#### EXERCISE DESCRIPTION
Beginning with the line below that contains "pink semicircle: (164, 20)" and ending with the line that contains "purple circle: (546, 535)", copy every line exactly. Copy nothing else.
------ SUPPLIED DATA
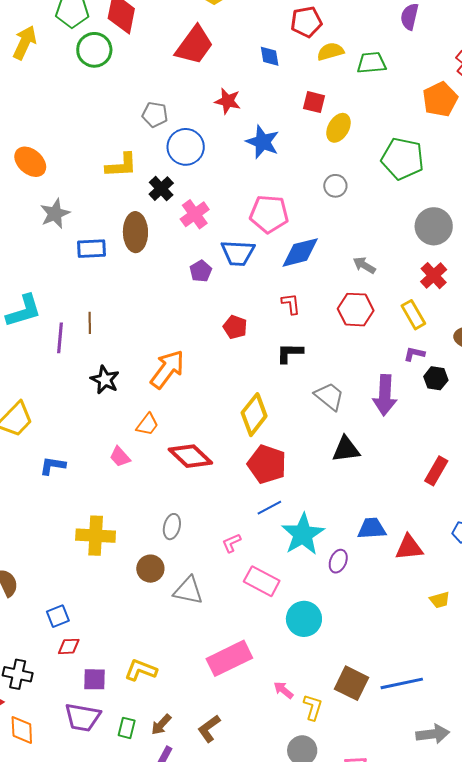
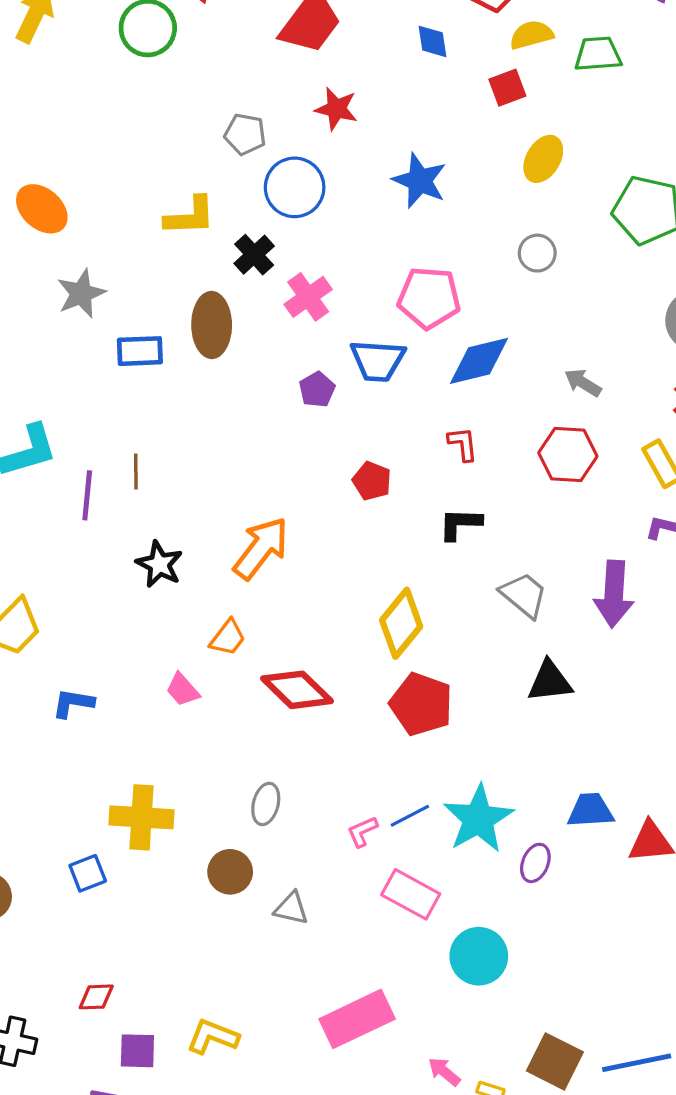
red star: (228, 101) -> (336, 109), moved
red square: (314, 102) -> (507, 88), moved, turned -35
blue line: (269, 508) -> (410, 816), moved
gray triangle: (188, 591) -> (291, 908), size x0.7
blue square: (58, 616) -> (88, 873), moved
------------
------ SUPPLIED DATA
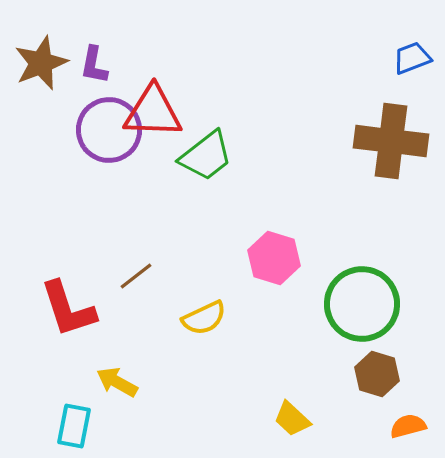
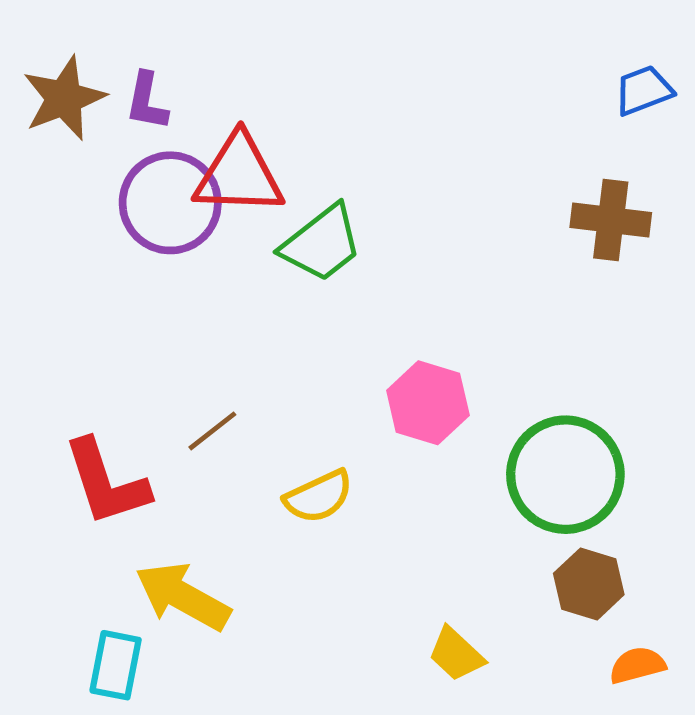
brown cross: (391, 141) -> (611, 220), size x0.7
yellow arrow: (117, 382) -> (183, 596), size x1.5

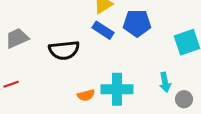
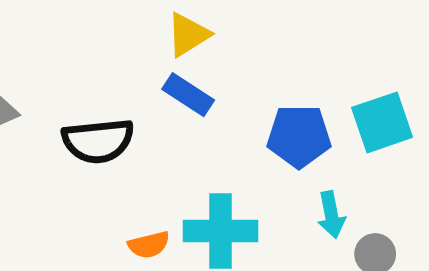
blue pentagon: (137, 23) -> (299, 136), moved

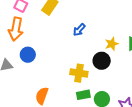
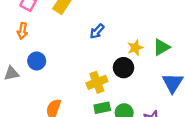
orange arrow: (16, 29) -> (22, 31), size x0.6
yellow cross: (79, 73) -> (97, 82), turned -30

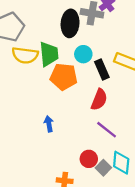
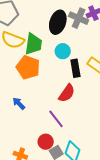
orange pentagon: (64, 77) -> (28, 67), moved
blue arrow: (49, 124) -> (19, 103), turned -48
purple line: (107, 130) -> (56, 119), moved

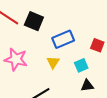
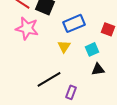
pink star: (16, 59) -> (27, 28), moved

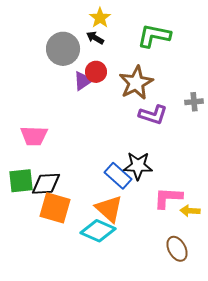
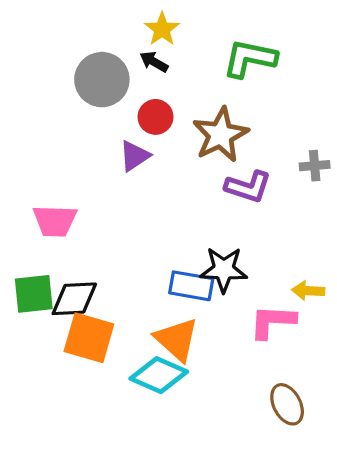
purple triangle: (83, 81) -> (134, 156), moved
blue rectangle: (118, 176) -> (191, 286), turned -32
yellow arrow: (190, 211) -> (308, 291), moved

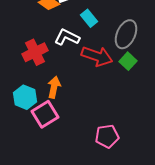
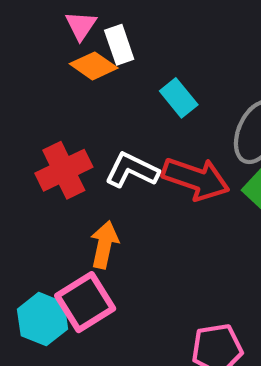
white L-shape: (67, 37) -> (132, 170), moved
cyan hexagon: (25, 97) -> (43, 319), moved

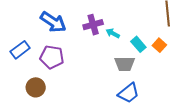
------------
------ SUPPLIED DATA
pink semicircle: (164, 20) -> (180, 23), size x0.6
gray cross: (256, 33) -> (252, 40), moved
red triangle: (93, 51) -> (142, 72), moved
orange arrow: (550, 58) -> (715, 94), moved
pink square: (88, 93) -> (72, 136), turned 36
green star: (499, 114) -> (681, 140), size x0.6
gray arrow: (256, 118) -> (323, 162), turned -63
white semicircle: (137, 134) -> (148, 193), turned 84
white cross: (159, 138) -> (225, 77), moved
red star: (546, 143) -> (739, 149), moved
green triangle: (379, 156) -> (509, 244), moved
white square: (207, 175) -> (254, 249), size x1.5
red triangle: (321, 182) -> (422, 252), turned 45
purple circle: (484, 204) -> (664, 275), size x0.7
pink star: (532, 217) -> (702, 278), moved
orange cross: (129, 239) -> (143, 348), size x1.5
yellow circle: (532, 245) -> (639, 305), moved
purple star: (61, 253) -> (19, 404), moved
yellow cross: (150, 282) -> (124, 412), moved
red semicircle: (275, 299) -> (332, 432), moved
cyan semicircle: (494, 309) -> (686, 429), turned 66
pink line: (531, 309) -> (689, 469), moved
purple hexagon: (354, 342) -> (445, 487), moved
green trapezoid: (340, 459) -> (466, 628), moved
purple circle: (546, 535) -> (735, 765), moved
------------
#### RESPONSE TO THIS EXERCISE
pink semicircle: (164, 20) -> (180, 23), size x0.6
gray cross: (256, 33) -> (252, 40), moved
red triangle: (93, 51) -> (142, 72), moved
orange arrow: (550, 58) -> (715, 94), moved
pink square: (88, 93) -> (72, 136), turned 36
green star: (499, 114) -> (681, 140), size x0.6
gray arrow: (256, 118) -> (323, 162), turned -63
white semicircle: (137, 134) -> (148, 193), turned 84
white cross: (159, 138) -> (225, 77), moved
red star: (546, 143) -> (739, 149), moved
green triangle: (379, 156) -> (509, 244), moved
white square: (207, 175) -> (254, 249), size x1.5
red triangle: (321, 182) -> (422, 252), turned 45
purple circle: (484, 204) -> (664, 275), size x0.7
pink star: (532, 217) -> (702, 278), moved
orange cross: (129, 239) -> (143, 348), size x1.5
yellow circle: (532, 245) -> (639, 305), moved
purple star: (61, 253) -> (19, 404), moved
yellow cross: (150, 282) -> (124, 412), moved
red semicircle: (275, 299) -> (332, 432), moved
cyan semicircle: (494, 309) -> (686, 429), turned 66
pink line: (531, 309) -> (689, 469), moved
purple hexagon: (354, 342) -> (445, 487), moved
green trapezoid: (340, 459) -> (466, 628), moved
purple circle: (546, 535) -> (735, 765), moved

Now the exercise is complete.